:: YOUR OBJECTIVE ::
The task for the listing below is to write out exactly the lines starting at the one containing "orange tile B8" and ending at the one containing "yellow tile F2", both included. Pictures are to be omitted.

─── RECORD SET

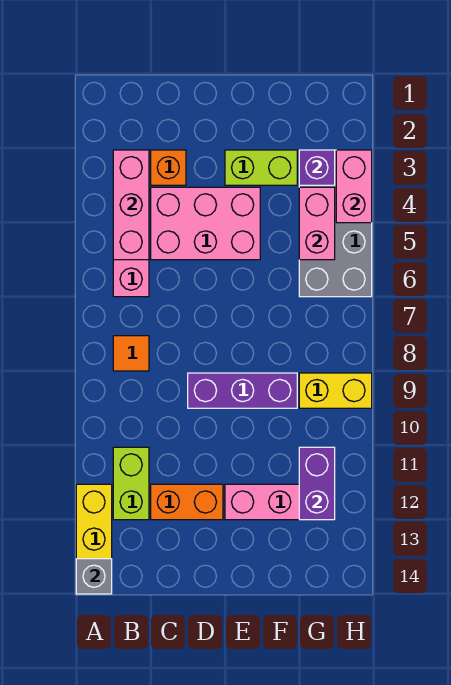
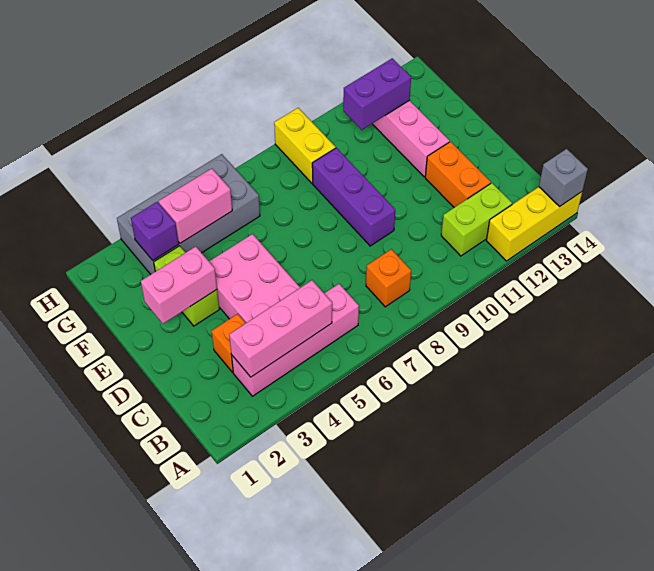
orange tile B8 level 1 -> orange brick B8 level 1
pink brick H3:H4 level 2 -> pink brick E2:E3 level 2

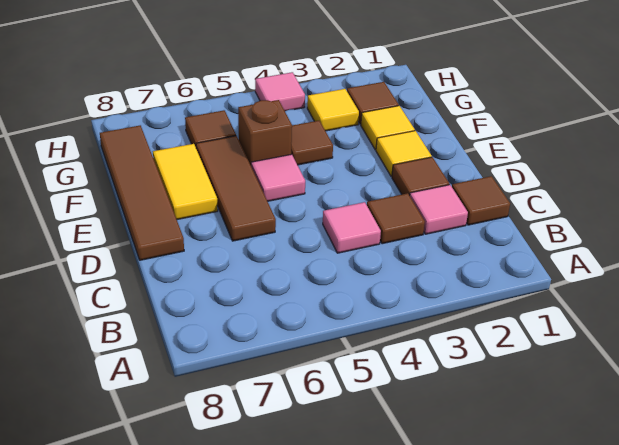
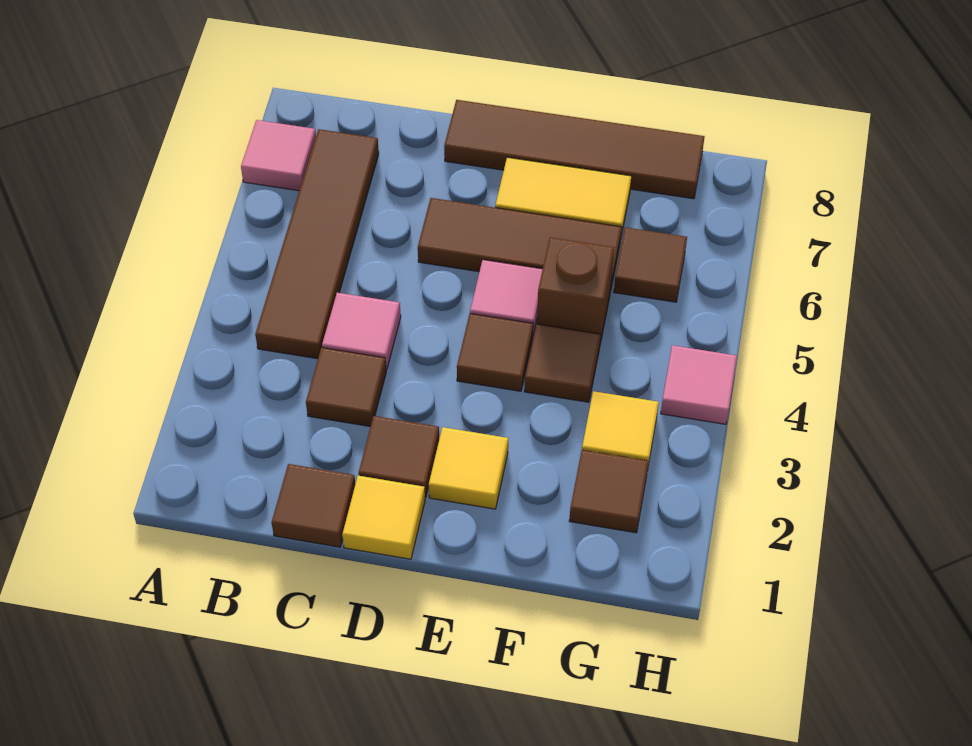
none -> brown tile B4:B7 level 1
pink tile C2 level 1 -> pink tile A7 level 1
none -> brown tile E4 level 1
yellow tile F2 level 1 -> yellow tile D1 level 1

──────
─── RECORD SET

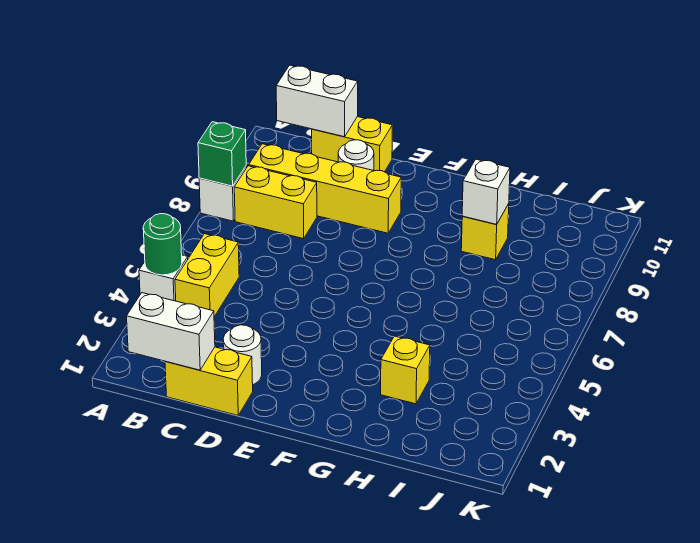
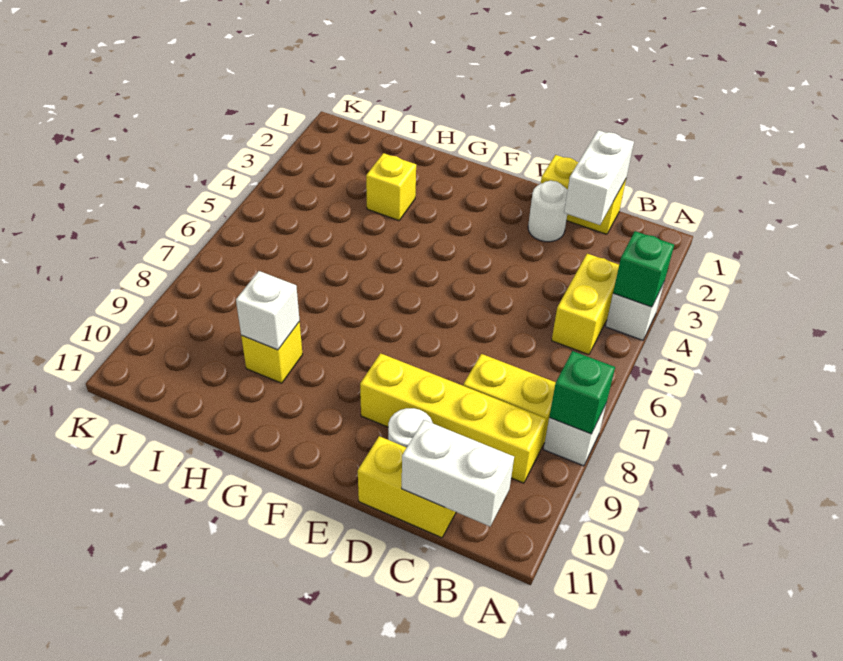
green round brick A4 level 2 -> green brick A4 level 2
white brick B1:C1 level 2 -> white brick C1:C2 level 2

──────
─── RECORD SET

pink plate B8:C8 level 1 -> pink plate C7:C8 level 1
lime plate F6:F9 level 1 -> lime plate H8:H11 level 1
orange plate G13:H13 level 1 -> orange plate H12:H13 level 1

──────

:: RESPONSE TO THE EXERCISE ::
orange tile B8 level 1 -> orange brick B8 level 1
pink brick H3:H4 level 2 -> pink brick E2:E3 level 2

none -> brown tile B4:B7 level 1
pink tile C2 level 1 -> pink tile A7 level 1
none -> brown tile E4 level 1
yellow tile F2 level 1 -> yellow tile D1 level 1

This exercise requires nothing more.